[TASK STATEMENT] Give again, unchanged, the line that contains "TP3: test point (IN_B) -> none" together with every line that follows it until the entries end.
(PROVIDED RECORDS begins)
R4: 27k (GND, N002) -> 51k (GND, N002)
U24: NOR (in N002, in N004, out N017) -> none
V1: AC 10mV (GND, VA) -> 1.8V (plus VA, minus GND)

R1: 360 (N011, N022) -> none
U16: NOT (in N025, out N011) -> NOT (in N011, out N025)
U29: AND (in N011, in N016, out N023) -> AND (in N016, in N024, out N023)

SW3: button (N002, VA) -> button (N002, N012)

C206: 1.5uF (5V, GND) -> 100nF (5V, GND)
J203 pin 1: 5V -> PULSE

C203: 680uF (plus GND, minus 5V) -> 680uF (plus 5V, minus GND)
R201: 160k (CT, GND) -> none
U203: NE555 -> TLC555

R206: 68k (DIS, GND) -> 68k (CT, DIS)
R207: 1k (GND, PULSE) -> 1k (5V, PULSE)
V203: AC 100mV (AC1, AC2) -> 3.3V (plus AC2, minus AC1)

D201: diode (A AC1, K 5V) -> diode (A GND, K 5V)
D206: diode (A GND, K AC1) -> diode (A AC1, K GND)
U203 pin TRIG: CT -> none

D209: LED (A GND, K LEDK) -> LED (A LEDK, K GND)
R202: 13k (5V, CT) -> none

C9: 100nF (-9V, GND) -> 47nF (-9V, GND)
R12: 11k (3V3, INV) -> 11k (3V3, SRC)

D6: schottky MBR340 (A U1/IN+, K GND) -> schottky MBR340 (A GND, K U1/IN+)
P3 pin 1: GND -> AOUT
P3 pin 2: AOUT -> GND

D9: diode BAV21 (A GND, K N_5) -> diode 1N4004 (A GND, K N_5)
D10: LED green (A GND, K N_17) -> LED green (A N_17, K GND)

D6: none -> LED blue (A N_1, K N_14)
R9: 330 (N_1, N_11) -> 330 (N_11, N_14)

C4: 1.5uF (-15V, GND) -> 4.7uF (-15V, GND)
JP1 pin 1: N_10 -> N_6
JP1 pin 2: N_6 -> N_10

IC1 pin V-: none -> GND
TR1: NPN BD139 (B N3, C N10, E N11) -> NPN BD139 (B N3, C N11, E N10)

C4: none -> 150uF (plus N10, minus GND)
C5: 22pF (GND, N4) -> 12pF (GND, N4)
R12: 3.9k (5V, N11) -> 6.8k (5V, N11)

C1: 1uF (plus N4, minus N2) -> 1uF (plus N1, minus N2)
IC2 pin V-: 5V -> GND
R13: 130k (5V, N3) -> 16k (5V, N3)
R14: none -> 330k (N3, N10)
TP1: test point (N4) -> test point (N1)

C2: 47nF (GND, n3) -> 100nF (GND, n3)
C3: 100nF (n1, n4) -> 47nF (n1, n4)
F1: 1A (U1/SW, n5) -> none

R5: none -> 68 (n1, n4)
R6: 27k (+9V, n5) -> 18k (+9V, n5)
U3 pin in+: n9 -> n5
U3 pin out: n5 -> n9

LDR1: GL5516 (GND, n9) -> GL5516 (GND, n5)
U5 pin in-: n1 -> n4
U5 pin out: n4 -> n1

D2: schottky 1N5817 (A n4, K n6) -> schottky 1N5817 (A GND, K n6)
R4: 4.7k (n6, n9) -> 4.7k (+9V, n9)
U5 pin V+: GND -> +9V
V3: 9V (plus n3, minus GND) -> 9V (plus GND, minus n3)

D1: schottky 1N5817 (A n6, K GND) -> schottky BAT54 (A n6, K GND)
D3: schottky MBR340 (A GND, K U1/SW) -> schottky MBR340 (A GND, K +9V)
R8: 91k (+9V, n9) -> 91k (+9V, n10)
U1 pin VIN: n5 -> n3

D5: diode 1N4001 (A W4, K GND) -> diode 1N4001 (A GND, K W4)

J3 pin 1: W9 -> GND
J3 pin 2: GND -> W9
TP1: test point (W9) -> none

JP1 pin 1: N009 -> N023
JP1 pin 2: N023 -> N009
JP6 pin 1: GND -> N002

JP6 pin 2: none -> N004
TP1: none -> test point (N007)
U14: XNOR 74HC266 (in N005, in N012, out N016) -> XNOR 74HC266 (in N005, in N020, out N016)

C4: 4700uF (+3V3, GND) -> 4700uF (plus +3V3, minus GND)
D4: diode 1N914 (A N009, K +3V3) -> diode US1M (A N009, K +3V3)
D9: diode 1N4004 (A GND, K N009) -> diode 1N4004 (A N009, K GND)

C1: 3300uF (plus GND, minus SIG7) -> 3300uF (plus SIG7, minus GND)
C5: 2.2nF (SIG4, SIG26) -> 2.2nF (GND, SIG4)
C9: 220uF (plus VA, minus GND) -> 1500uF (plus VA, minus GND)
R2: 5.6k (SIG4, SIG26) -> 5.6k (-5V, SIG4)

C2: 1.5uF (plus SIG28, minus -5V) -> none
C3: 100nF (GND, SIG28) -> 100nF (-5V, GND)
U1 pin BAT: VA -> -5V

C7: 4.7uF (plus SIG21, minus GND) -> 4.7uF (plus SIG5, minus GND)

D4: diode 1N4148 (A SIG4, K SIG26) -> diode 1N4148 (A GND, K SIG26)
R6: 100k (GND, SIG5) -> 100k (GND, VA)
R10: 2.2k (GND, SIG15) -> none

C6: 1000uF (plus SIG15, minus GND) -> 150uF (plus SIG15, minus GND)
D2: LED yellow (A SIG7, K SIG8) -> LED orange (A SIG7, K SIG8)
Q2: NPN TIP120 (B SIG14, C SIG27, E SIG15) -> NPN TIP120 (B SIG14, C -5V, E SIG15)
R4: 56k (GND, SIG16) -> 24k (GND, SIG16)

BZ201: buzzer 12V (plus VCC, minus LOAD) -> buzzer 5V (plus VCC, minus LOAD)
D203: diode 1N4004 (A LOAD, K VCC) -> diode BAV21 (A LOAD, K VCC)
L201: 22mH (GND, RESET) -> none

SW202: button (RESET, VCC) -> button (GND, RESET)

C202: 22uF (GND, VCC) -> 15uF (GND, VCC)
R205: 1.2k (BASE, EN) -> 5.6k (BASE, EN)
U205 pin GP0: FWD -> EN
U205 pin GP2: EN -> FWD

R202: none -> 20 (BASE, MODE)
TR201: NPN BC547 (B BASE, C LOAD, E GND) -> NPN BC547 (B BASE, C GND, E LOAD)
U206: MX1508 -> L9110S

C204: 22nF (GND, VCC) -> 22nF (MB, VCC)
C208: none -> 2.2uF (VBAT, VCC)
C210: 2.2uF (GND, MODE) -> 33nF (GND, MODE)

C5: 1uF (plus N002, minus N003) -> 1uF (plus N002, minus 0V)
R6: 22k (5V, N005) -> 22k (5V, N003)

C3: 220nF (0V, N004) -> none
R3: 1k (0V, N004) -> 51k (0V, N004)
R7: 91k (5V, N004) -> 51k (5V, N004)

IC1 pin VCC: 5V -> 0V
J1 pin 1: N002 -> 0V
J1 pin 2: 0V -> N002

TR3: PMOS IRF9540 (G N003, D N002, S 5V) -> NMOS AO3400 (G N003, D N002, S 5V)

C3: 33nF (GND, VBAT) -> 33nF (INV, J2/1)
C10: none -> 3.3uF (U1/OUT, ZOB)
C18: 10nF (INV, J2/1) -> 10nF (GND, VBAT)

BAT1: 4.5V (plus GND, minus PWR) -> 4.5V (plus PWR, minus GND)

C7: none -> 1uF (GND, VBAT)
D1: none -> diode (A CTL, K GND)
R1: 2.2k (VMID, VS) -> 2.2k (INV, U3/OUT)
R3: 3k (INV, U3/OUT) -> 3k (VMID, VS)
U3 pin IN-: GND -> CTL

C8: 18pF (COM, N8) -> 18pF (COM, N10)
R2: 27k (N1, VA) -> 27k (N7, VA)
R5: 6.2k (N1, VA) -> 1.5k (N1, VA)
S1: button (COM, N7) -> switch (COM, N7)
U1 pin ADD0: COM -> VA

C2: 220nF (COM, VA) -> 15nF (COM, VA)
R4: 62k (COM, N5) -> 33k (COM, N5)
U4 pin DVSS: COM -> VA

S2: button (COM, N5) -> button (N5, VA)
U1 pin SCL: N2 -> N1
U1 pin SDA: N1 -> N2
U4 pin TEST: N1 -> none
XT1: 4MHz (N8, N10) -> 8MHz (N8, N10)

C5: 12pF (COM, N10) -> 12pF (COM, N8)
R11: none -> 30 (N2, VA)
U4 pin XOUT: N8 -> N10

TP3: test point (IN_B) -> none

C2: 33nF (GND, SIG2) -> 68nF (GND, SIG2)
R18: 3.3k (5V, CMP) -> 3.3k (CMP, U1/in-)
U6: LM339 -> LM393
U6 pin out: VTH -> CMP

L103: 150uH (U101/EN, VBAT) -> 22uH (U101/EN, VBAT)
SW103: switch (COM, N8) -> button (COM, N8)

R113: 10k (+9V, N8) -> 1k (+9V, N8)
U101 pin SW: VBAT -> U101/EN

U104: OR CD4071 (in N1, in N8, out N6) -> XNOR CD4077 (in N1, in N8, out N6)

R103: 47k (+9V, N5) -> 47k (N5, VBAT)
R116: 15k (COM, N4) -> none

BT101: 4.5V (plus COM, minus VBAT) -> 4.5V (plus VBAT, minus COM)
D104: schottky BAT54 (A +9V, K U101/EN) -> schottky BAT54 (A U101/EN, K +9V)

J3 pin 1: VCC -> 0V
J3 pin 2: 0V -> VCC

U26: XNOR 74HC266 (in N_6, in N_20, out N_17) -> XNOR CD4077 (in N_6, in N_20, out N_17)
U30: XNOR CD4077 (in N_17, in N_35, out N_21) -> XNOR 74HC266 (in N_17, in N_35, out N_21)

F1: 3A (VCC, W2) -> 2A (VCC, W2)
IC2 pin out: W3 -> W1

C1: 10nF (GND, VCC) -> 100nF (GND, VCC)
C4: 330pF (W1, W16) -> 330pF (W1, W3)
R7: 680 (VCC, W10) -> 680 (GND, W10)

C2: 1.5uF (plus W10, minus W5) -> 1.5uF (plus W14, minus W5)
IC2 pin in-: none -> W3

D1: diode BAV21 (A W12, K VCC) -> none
(PROVIDED RECORDS ends)
[RESPONSE]
TP3: test point (IN_B) -> none

C2: 33nF (GND, SIG2) -> 68nF (GND, SIG2)
R18: 3.3k (5V, CMP) -> 3.3k (CMP, U1/in-)
U6: LM339 -> LM393
U6 pin out: VTH -> CMP

L103: 150uH (U101/EN, VBAT) -> 22uH (U101/EN, VBAT)
SW103: switch (COM, N8) -> button (COM, N8)

R113: 10k (+9V, N8) -> 1k (+9V, N8)
U101 pin SW: VBAT -> U101/EN

U104: OR CD4071 (in N1, in N8, out N6) -> XNOR CD4077 (in N1, in N8, out N6)

R103: 47k (+9V, N5) -> 47k (N5, VBAT)
R116: 15k (COM, N4) -> none

BT101: 4.5V (plus COM, minus VBAT) -> 4.5V (plus VBAT, minus COM)
D104: schottky BAT54 (A +9V, K U101/EN) -> schottky BAT54 (A U101/EN, K +9V)

J3 pin 1: VCC -> 0V
J3 pin 2: 0V -> VCC

U26: XNOR 74HC266 (in N_6, in N_20, out N_17) -> XNOR CD4077 (in N_6, in N_20, out N_17)
U30: XNOR CD4077 (in N_17, in N_35, out N_21) -> XNOR 74HC266 (in N_17, in N_35, out N_21)

F1: 3A (VCC, W2) -> 2A (VCC, W2)
IC2 pin out: W3 -> W1

C1: 10nF (GND, VCC) -> 100nF (GND, VCC)
C4: 330pF (W1, W16) -> 330pF (W1, W3)
R7: 680 (VCC, W10) -> 680 (GND, W10)

C2: 1.5uF (plus W10, minus W5) -> 1.5uF (plus W14, minus W5)
IC2 pin in-: none -> W3

D1: diode BAV21 (A W12, K VCC) -> none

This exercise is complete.